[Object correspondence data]
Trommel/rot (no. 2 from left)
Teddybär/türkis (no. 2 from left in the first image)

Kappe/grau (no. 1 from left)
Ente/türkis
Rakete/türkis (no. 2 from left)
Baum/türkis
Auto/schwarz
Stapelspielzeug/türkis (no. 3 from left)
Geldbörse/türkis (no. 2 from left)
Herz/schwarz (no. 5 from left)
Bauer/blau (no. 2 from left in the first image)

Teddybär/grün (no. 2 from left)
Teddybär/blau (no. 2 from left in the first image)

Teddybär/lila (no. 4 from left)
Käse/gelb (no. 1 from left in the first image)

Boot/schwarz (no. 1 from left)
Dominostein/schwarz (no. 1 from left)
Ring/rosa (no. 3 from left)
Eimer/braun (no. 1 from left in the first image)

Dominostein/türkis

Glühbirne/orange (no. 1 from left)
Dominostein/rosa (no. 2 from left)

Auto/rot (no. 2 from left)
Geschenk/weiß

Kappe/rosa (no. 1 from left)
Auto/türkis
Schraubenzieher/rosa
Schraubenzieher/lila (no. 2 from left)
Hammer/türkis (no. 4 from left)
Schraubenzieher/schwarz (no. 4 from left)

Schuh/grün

[Your instructions]:
Line by line, write out the records above exactly.

[Final answer]:
Trommel/rot (no. 2 from left)
Teddybär/türkis (no. 2 from left in the first image)

Kappe/grau (no. 1 from left)
Ente/türkis
Rakete/türkis (no. 2 from left)
Baum/türkis
Auto/schwarz
Stapelspielzeug/türkis (no. 3 from left)
Geldbörse/türkis (no. 2 from left)
Herz/schwarz (no. 5 from left)
Bauer/blau (no. 2 from left in the first image)

Teddybär/grün (no. 2 from left)
Teddybär/blau (no. 2 from left in the first image)

Teddybär/lila (no. 4 from left)
Käse/gelb (no. 1 from left in the first image)

Boot/schwarz (no. 1 from left)
Dominostein/schwarz (no. 1 from left)
Ring/rosa (no. 3 from left)
Eimer/braun (no. 1 from left in the first image)

Dominostein/türkis

Glühbirne/orange (no. 1 from left)
Dominostein/rosa (no. 2 from left)

Auto/rot (no. 2 from left)
Geschenk/weiß

Kappe/rosa (no. 1 from left)
Auto/türkis
Schraubenzieher/rosa
Schraubenzieher/lila (no. 2 from left)
Hammer/türkis (no. 4 from left)
Schraubenzieher/schwarz (no. 4 from left)

Schuh/grün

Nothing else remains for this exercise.